● Data

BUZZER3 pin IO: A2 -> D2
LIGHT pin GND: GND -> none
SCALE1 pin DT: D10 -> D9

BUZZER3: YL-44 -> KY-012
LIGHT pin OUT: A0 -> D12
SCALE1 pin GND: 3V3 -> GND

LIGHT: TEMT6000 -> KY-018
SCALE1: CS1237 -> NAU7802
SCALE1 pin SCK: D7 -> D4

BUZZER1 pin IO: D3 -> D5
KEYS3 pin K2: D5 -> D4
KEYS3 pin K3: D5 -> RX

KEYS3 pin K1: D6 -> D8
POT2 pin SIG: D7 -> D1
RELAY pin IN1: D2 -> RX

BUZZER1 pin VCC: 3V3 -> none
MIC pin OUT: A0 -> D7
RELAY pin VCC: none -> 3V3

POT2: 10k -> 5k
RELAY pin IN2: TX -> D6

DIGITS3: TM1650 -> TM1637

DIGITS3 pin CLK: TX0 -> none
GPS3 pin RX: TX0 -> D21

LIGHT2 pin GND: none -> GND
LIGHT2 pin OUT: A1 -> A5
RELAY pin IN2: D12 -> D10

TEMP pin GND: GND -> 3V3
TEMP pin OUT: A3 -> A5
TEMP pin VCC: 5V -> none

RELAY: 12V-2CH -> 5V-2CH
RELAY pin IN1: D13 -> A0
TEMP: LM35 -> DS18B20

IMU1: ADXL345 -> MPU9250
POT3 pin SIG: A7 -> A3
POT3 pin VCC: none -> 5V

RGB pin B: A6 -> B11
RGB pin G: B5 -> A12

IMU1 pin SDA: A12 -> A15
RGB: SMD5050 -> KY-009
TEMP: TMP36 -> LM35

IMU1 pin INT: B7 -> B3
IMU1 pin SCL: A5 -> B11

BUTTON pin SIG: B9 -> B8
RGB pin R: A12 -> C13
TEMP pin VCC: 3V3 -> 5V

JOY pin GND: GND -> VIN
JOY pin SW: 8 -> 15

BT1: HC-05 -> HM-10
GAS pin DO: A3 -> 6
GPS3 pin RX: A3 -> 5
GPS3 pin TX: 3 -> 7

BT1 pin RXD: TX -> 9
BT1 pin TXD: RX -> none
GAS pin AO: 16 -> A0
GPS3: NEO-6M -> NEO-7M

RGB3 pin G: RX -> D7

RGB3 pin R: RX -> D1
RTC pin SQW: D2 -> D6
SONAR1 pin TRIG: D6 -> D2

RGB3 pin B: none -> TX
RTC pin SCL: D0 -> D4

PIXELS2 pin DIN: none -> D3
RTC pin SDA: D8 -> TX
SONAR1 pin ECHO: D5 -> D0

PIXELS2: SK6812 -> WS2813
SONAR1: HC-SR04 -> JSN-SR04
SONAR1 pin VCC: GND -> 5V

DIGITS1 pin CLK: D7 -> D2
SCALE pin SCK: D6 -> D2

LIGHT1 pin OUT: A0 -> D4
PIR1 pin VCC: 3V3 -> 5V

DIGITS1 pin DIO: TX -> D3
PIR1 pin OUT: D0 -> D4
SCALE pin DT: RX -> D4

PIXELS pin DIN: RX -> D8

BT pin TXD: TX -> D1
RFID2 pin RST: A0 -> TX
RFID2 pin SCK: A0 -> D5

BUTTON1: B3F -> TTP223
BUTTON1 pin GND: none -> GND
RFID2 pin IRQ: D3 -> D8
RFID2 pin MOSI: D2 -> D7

● Task goal
Up to and including the final line of the data above, please copy every line exactly, starting from the one that contains "RGB3 pin R: RX -> D1".

● Your solution
RGB3 pin R: RX -> D1
RTC pin SQW: D2 -> D6
SONAR1 pin TRIG: D6 -> D2

RGB3 pin B: none -> TX
RTC pin SCL: D0 -> D4

PIXELS2 pin DIN: none -> D3
RTC pin SDA: D8 -> TX
SONAR1 pin ECHO: D5 -> D0

PIXELS2: SK6812 -> WS2813
SONAR1: HC-SR04 -> JSN-SR04
SONAR1 pin VCC: GND -> 5V

DIGITS1 pin CLK: D7 -> D2
SCALE pin SCK: D6 -> D2

LIGHT1 pin OUT: A0 -> D4
PIR1 pin VCC: 3V3 -> 5V

DIGITS1 pin DIO: TX -> D3
PIR1 pin OUT: D0 -> D4
SCALE pin DT: RX -> D4

PIXELS pin DIN: RX -> D8

BT pin TXD: TX -> D1
RFID2 pin RST: A0 -> TX
RFID2 pin SCK: A0 -> D5

BUTTON1: B3F -> TTP223
BUTTON1 pin GND: none -> GND
RFID2 pin IRQ: D3 -> D8
RFID2 pin MOSI: D2 -> D7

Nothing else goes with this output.